### Problem statement
Rewrite the items below with every "blue striped fabric" changed to "blue checkered fabric" and nothing else altered. Omit the pictures from your version.

Collected data entries

________

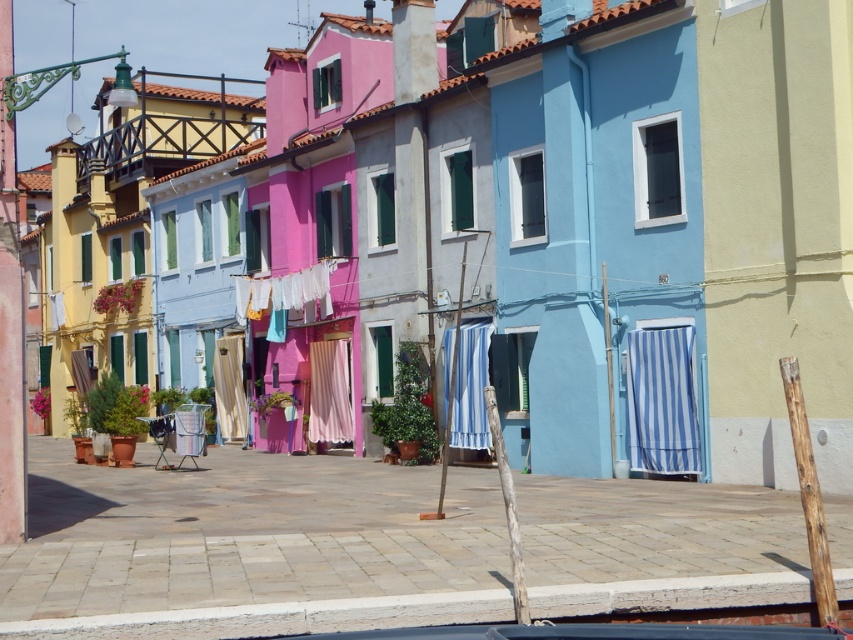
Which is behind, point (457, 356) or point (239, 388)?

Positioned behind is point (239, 388).

Is blue striped fabric at center to the left of matte beige curtain at center from the viewer's perspective?

In fact, blue striped fabric at center is to the right of matte beige curtain at center.

Where is `blue striped fabric at center`? blue striped fabric at center is located at coordinates (471, 387).

The height and width of the screenshot is (640, 853). I want to click on blue striped fabric at center, so click(471, 387).

Does blue striped fabric at lower right have a larger size compared to blue striped fabric at center?

No.

From the picture: Is blue striped fabric at lower right smaller than blue striped fabric at center?

Yes, blue striped fabric at lower right is smaller than blue striped fabric at center.

Locate an element on the screen. blue striped fabric at lower right is located at coordinates (662, 401).

Find the location of a particular element. This screenshot has height=640, width=853. blue striped fabric at lower right is located at coordinates (662, 401).

Is blue striped fabric at center thinner than pink fabric at center?

Yes, blue striped fabric at center is thinner than pink fabric at center.

Is blue striped fabric at center shorter than pink fabric at center?

No, blue striped fabric at center is not shorter than pink fabric at center.

Does point (474, 436) come behind point (312, 396)?

No, (474, 436) is closer to viewer.

At what (x,y) coordinates should I click in order to perform the action: click on blue striped fabric at center. Please return your answer as a coordinate pair (x, y). This screenshot has width=853, height=640. Looking at the image, I should click on (471, 387).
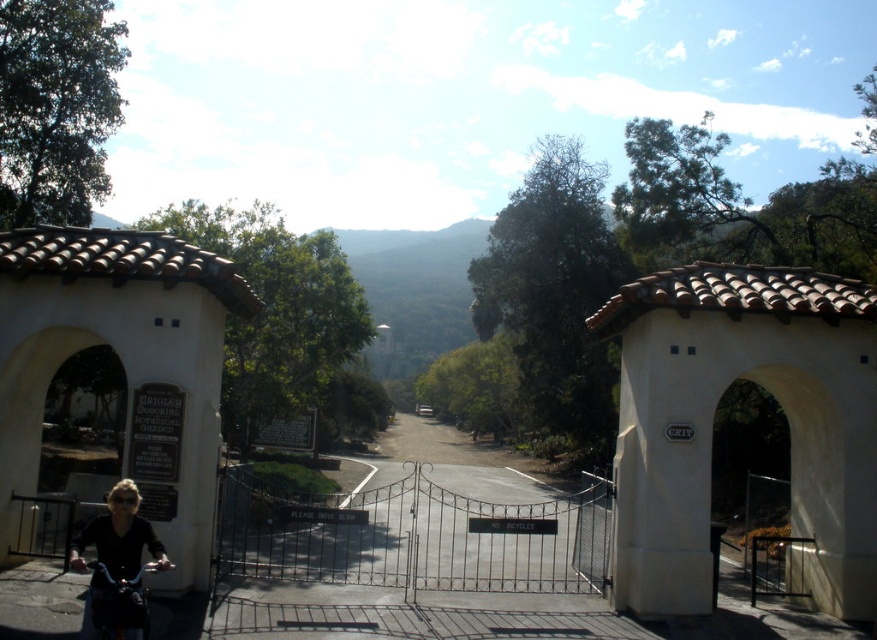
What is the spatial relationship between the black matte jacket at lower left and the shiny black bicycle at lower left in the botanical garden entrance scene?

The black matte jacket at lower left is positioned to the left of the shiny black bicycle at lower left.

You are a visitor arriving at the Crigler Memorial Botanical Garden entrance. You notice a black matte jacket at lower left and a shiny black bicycle at lower left. The garden has a rule that all items must be at least 4 inches apart for safety. Are the two items meeting this requirement?

The distance between the black matte jacket at lower left and the shiny black bicycle at lower left is 3.22 inches, which is less than the required 4 inches. Therefore, they are not meeting the safety requirement.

________

### Completed exercise
Which is behind, point (457, 356) or point (239, 388)?

Positioned behind is point (239, 388).

Is blue checkered fabric at center to the left of matte beige curtain at center from the viewer's perspective?

In fact, blue checkered fabric at center is to the right of matte beige curtain at center.

Where is `blue checkered fabric at center`? blue checkered fabric at center is located at coordinates (471, 387).

The height and width of the screenshot is (640, 853). I want to click on blue checkered fabric at center, so click(471, 387).

Does blue checkered fabric at lower right have a larger size compared to blue checkered fabric at center?

No.

From the picture: Is blue checkered fabric at lower right smaller than blue checkered fabric at center?

Yes, blue checkered fabric at lower right is smaller than blue checkered fabric at center.

Locate an element on the screen. blue checkered fabric at lower right is located at coordinates (662, 401).

Find the location of a particular element. This screenshot has height=640, width=853. blue checkered fabric at lower right is located at coordinates (662, 401).

Is blue checkered fabric at center thinner than pink fabric at center?

Yes, blue checkered fabric at center is thinner than pink fabric at center.

Is blue checkered fabric at center shorter than pink fabric at center?

No, blue checkered fabric at center is not shorter than pink fabric at center.

Does point (474, 436) come behind point (312, 396)?

No, (474, 436) is closer to viewer.

At what (x,y) coordinates should I click in order to perform the action: click on blue checkered fabric at center. Please return your answer as a coordinate pair (x, y). This screenshot has width=853, height=640. Looking at the image, I should click on (471, 387).
What is the spatial relationship between the black matte jacket at lower left and the shiny black bicycle at lower left in the botanical garden entrance scene?

The black matte jacket at lower left is positioned to the left of the shiny black bicycle at lower left.

You are a visitor arriving at the Crigler Memorial Botanical Garden entrance. You notice a black matte jacket at lower left and a shiny black bicycle at lower left. The garden has a rule that all items must be at least 4 inches apart for safety. Are the two items meeting this requirement?

The distance between the black matte jacket at lower left and the shiny black bicycle at lower left is 3.22 inches, which is less than the required 4 inches. Therefore, they are not meeting the safety requirement.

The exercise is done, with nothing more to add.